Exercise goal:
Restate all of the following data exactly, keeping any images out of the copy.

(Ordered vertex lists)
*** Block opens ***

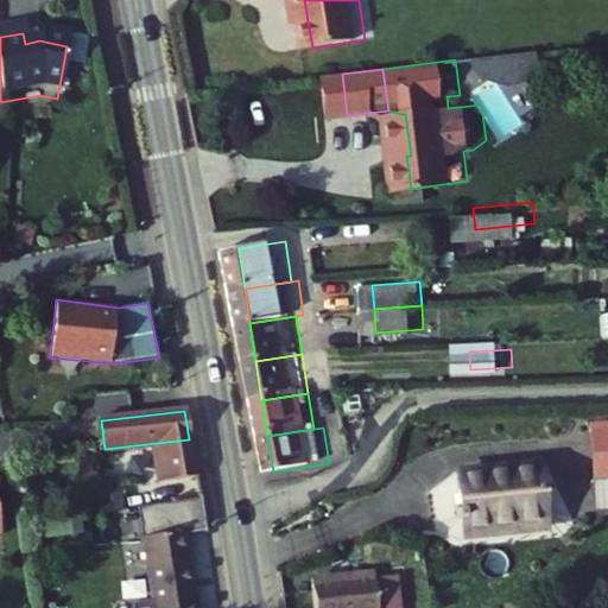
[(194,474),(189,439),(156,443),(159,480),(194,474)]
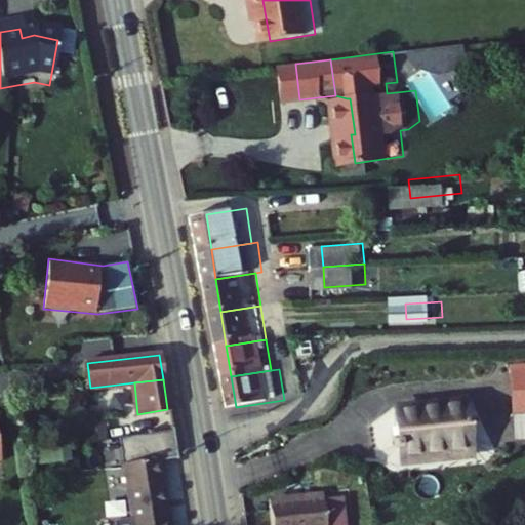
[(410,452),(479,445),(474,403),(405,410),(407,433),(403,434),(404,445),(409,445),(410,452)]
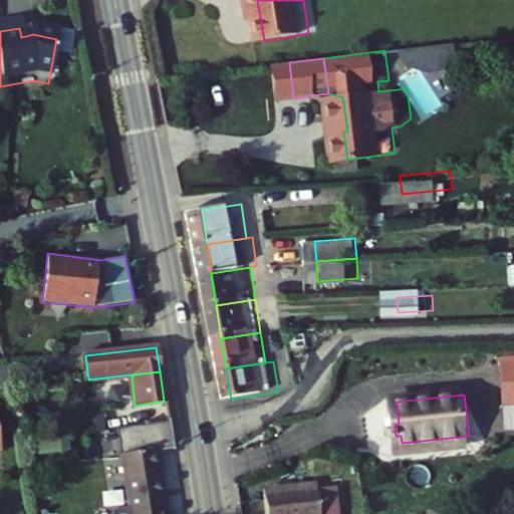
[(0,461),(15,459),(9,416),(0,417),(0,461)]
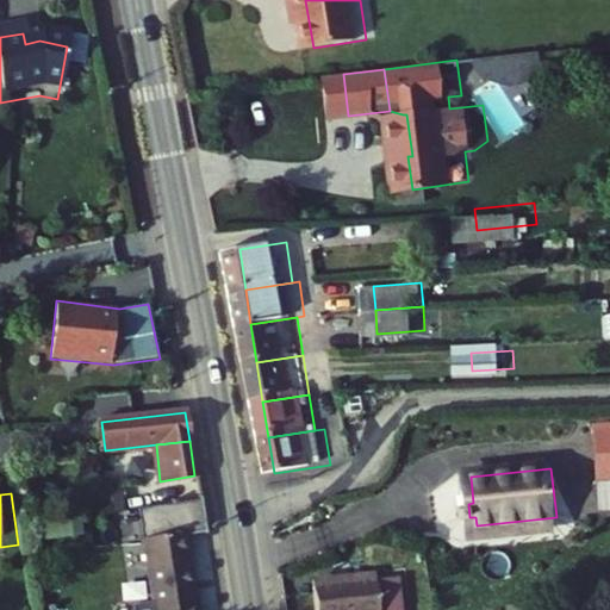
[(200,500),(141,509),(145,540),(138,541),(149,609),(199,609),(187,534),(205,531),(200,500)]
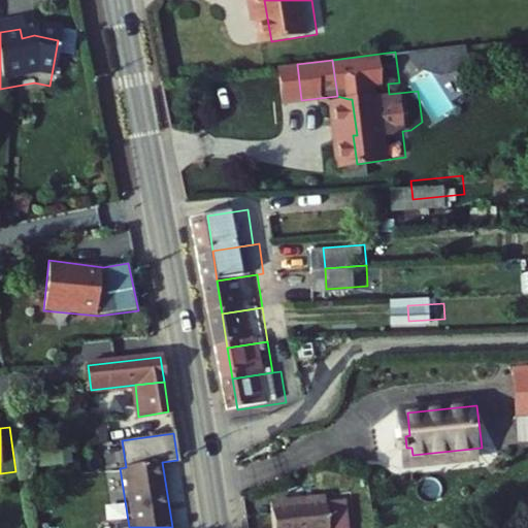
[(331,527),(328,500),(291,504),(293,527),(331,527)]
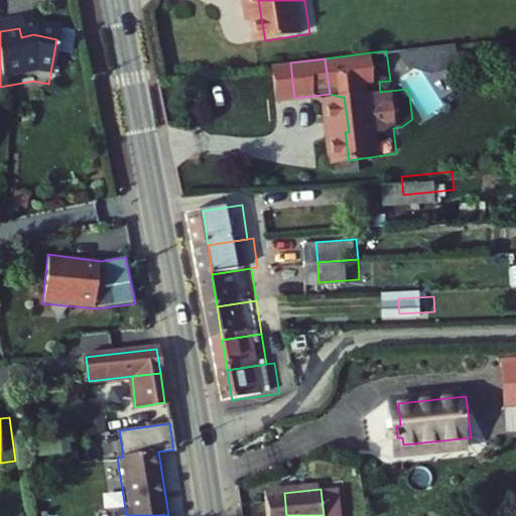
[(272,515),(286,515),(284,493),(270,495),(272,515)]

*** Block closes ***

Answer to the exercise:
[(194,474),(189,439),(156,443),(159,480),(194,474)]
[(410,452),(479,445),(474,403),(405,410),(407,433),(403,434),(404,445),(409,445),(410,452)]
[(0,461),(15,459),(9,416),(0,417),(0,461)]
[(200,500),(141,509),(145,540),(138,541),(149,609),(199,609),(187,534),(205,531),(200,500)]
[(331,527),(328,500),(291,504),(293,527),(331,527)]
[(272,515),(286,515),(284,493),(270,495),(272,515)]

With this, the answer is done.